Your task is to copy every line of the records below that contains "MATRIX".

§ Recorded data:
***

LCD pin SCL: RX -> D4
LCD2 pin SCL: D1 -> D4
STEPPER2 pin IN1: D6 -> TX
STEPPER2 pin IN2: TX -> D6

***

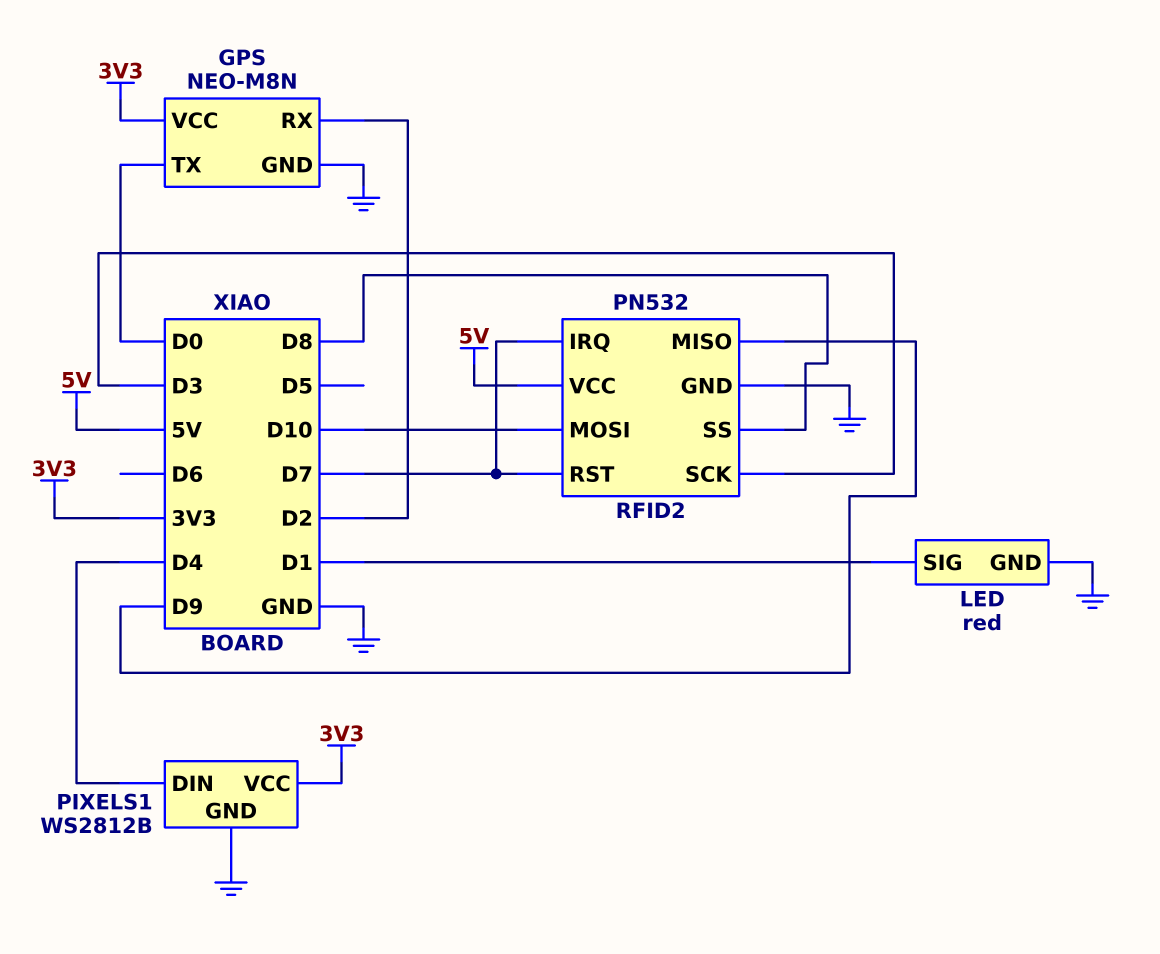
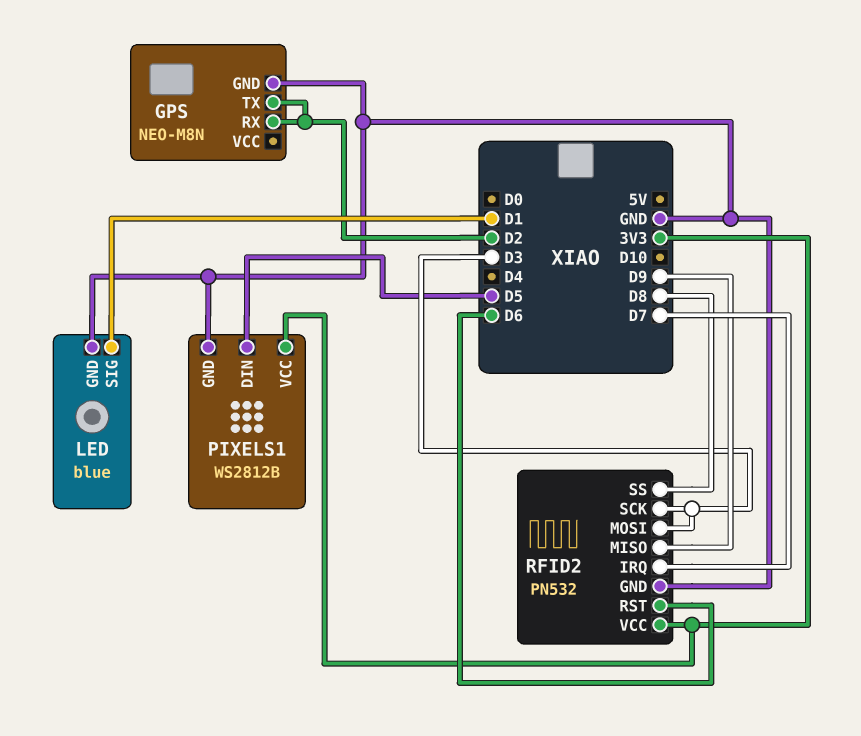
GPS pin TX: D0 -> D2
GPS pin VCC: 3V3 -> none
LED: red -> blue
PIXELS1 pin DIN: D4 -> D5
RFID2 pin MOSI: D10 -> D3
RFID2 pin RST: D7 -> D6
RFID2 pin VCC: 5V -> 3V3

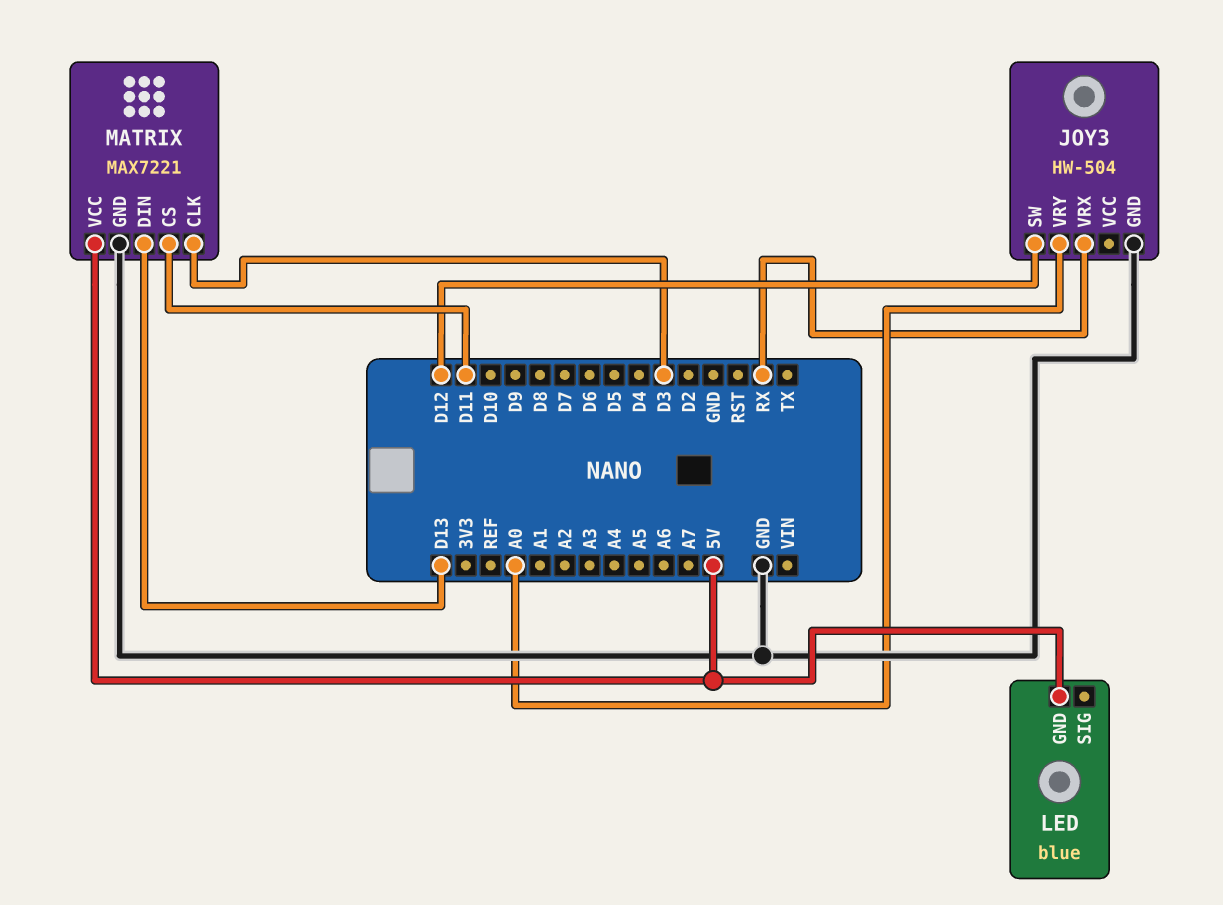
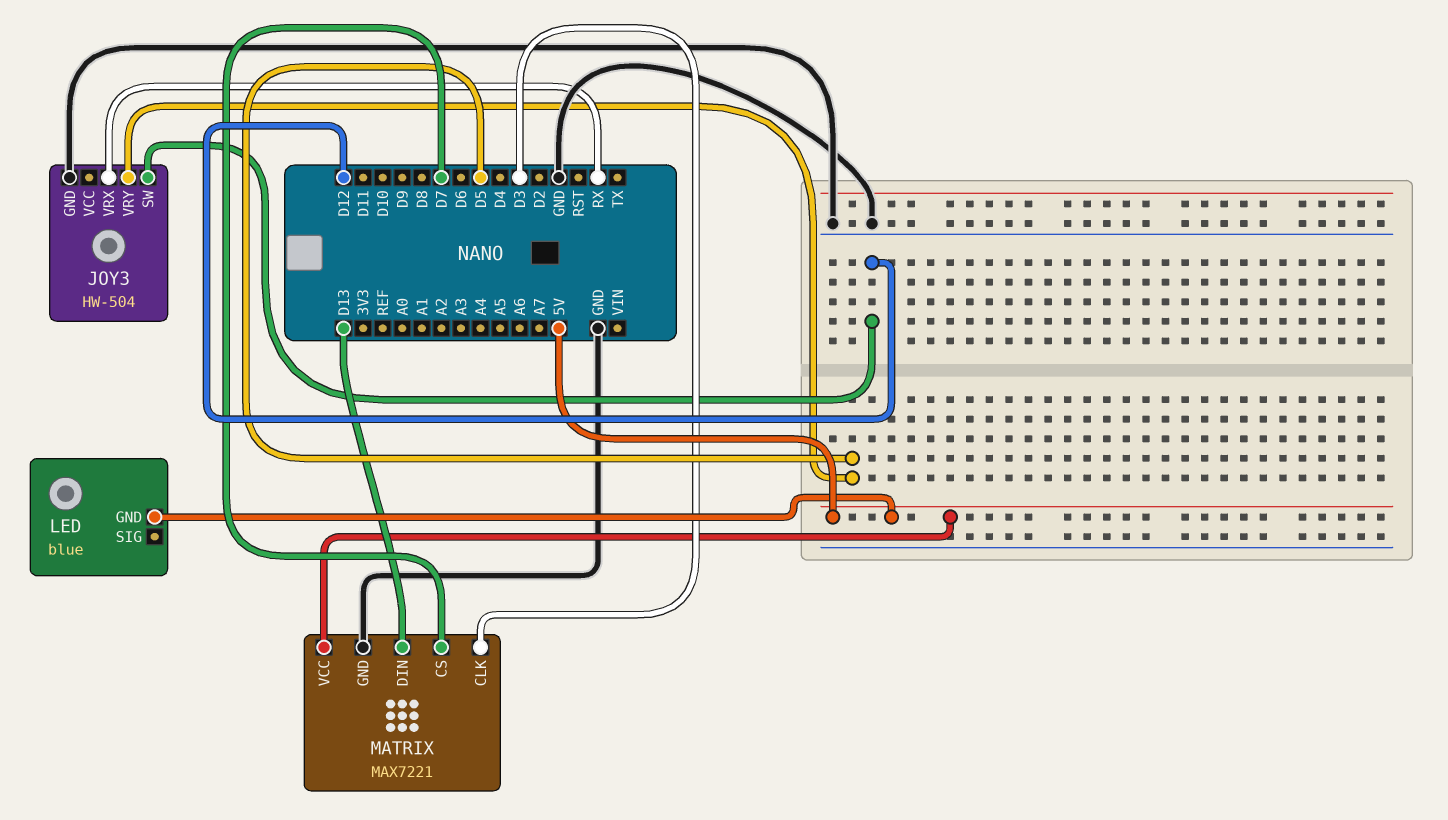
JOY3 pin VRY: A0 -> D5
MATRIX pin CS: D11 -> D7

***

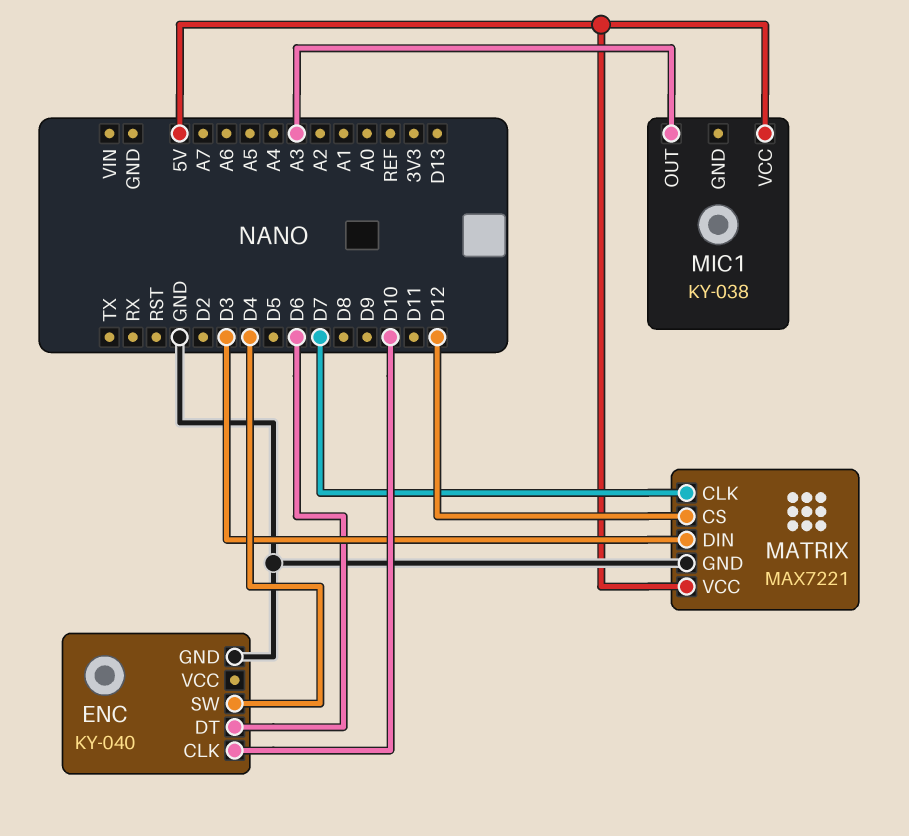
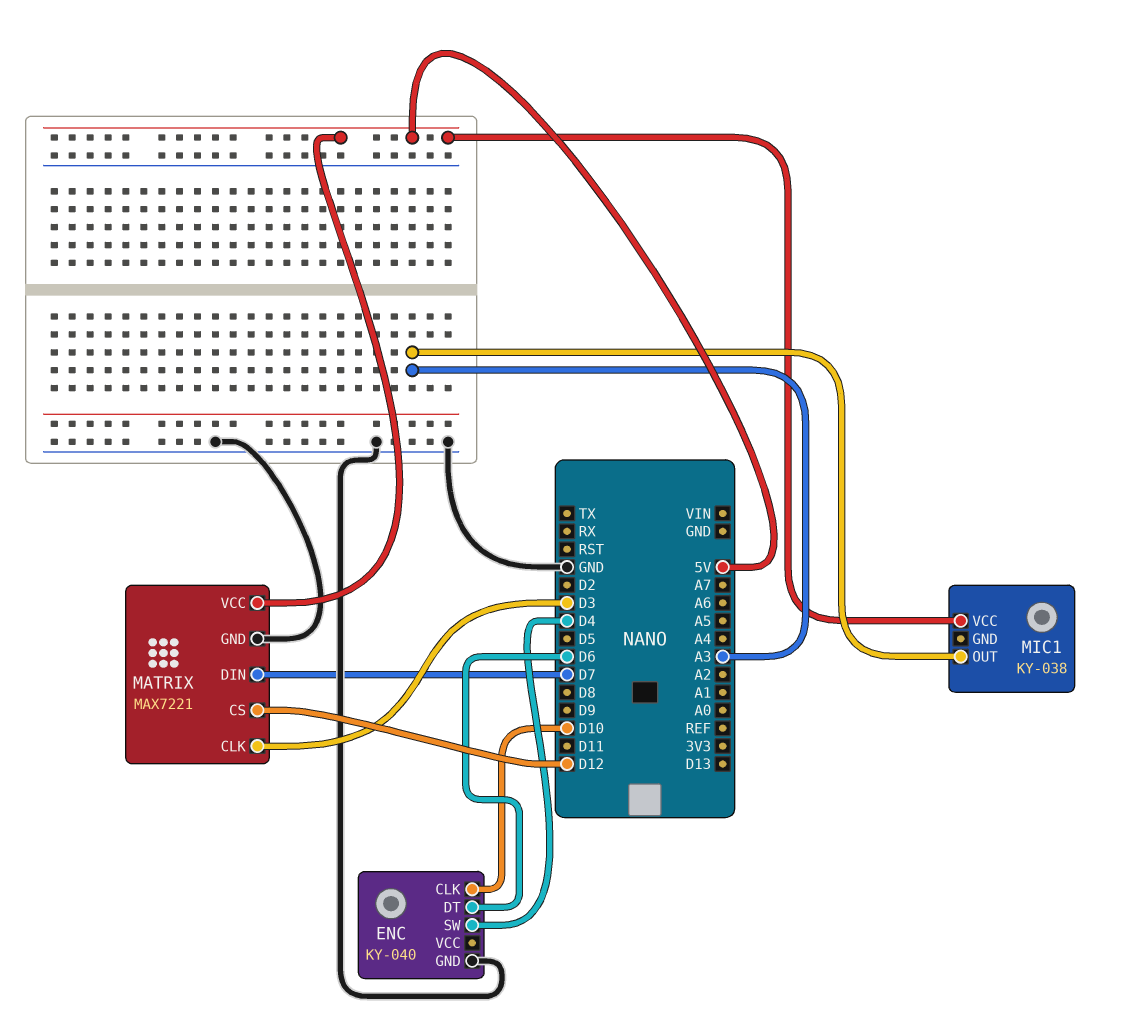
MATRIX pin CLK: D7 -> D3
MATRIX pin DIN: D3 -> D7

***

§ Written solution:
MATRIX pin CS: D11 -> D7
MATRIX pin CLK: D7 -> D3
MATRIX pin DIN: D3 -> D7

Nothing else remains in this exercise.